• **What is expected**: Copy the lines below word for word, skipping any image.

[Items from a dataset]
────────────────────────────────────────

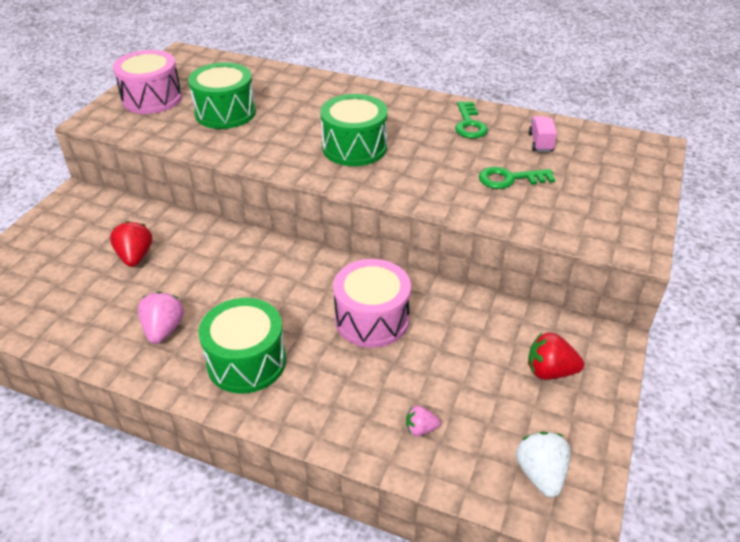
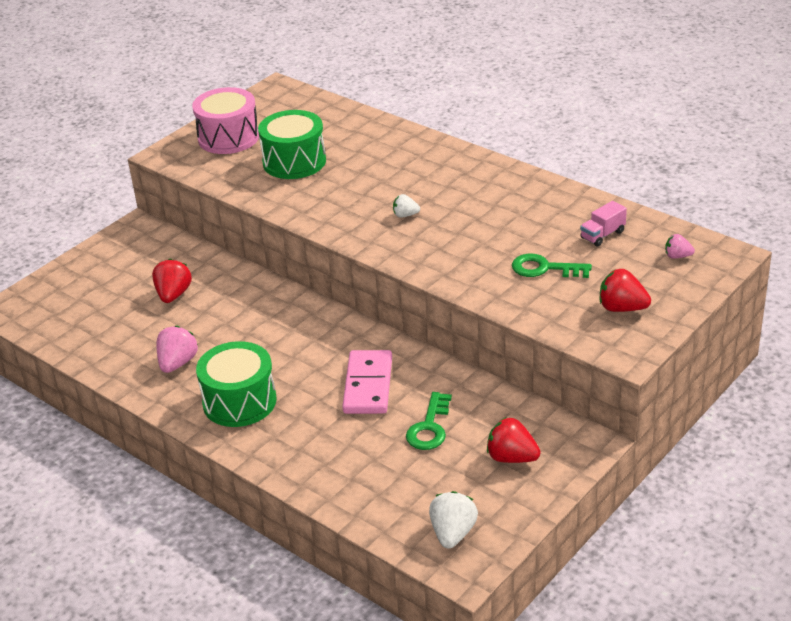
camera: 20 degrees right, 5 degrees down
(354, 147) = (405, 215): green drum -> white strawberry
(372, 319) = (368, 385): pink drum -> pink domino
(420, 429) = (366, 481): pink strawberry -> pink strawberry (677, 256)
(469, 124) = (538, 205): green key -> green key (429, 427)
(540, 143) = (602, 235): pink truck -> pink truck turned 150 degrees counterclockwise
(602, 206) = (622, 308): none -> red strawberry

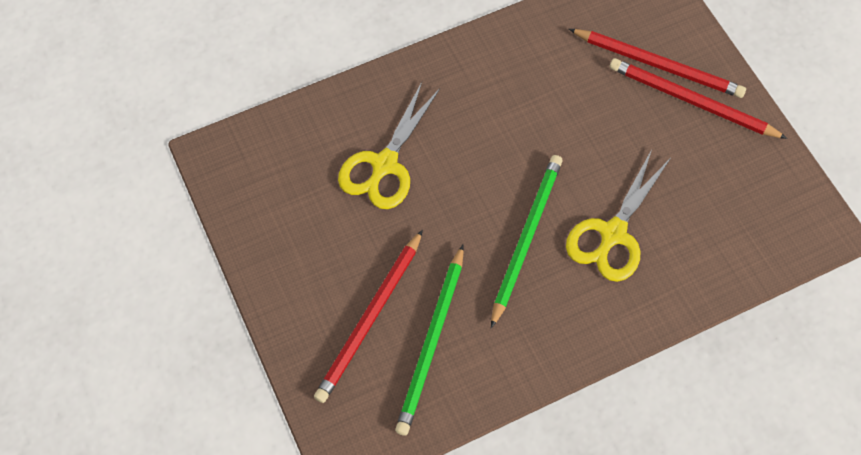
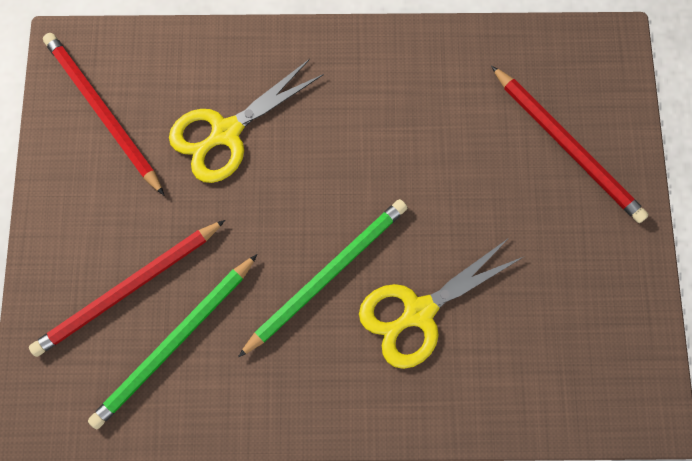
camera: 25 degrees right, 10 degrees up
(691, 101) = (582, 202): red pencil -> red pencil (103, 112)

────────────────────────────────────────

• **Answer to the exercise**:
camera: 20 degrees right, 5 degrees down
(354, 147) = (405, 215): green drum -> white strawberry
(372, 319) = (368, 385): pink drum -> pink domino
(420, 429) = (366, 481): pink strawberry -> pink strawberry (677, 256)
(469, 124) = (538, 205): green key -> green key (429, 427)
(540, 143) = (602, 235): pink truck -> pink truck turned 150 degrees counterclockwise
(602, 206) = (622, 308): none -> red strawberry

camera: 25 degrees right, 10 degrees up
(691, 101) = (582, 202): red pencil -> red pencil (103, 112)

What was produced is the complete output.